Data for review
- Opening Delimiter -

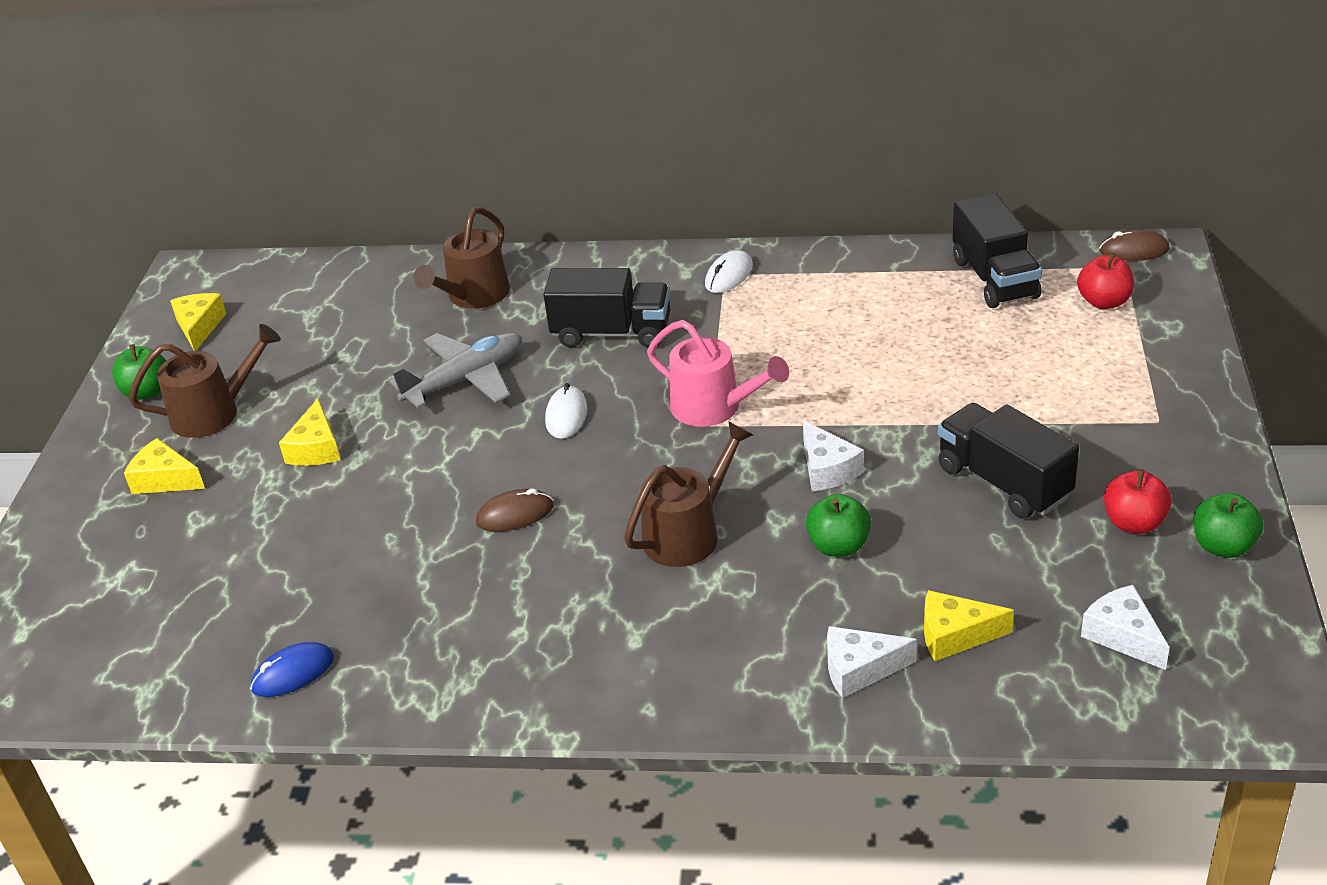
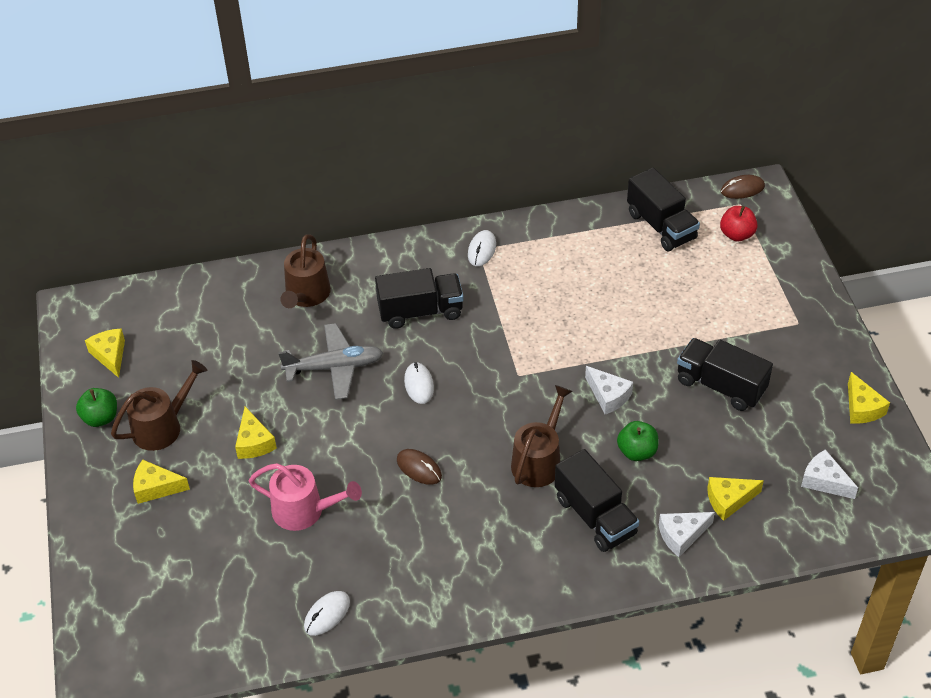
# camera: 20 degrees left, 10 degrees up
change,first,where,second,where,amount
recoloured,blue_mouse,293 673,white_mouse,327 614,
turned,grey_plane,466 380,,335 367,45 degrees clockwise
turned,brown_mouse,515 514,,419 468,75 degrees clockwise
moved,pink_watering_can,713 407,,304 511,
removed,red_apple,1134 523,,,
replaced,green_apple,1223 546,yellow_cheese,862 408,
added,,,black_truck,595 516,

- Closing Delimiter -
- Opening Delimiter -

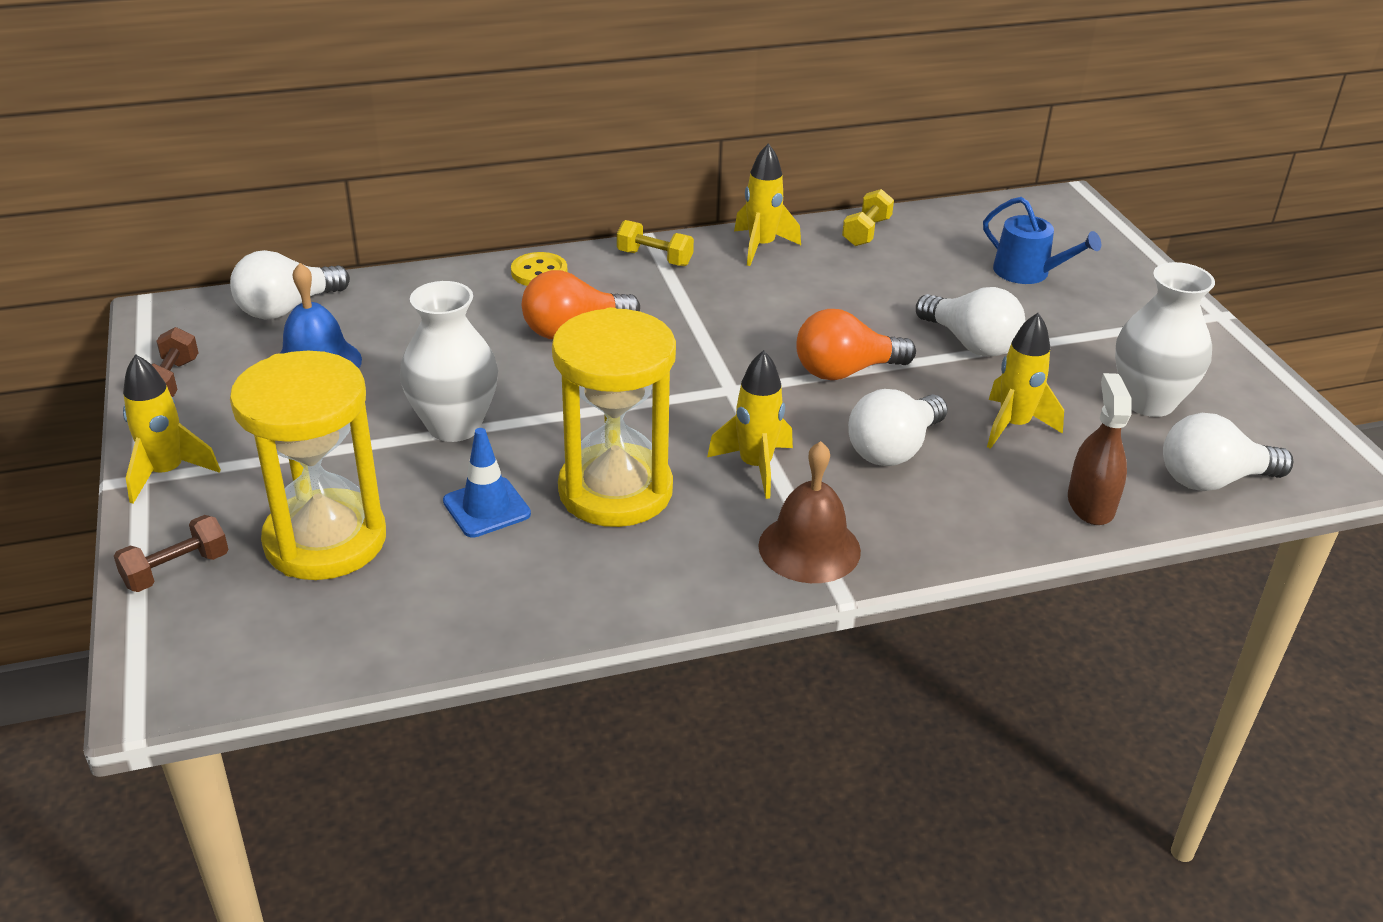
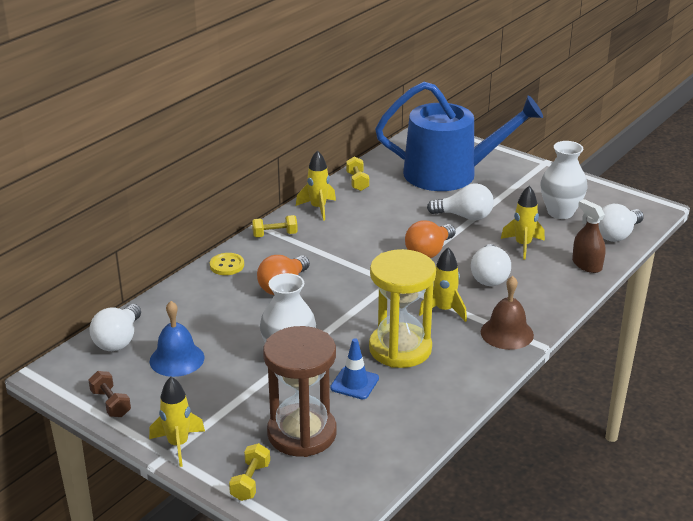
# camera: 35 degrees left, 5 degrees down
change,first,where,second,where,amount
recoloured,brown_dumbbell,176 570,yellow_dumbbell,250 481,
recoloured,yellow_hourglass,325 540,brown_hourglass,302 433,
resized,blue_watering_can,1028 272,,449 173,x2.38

- Closing Delimiter -

Action item
Answer with the number alone after working out how many lines in the records contain the string "camera".

Exercise answer
2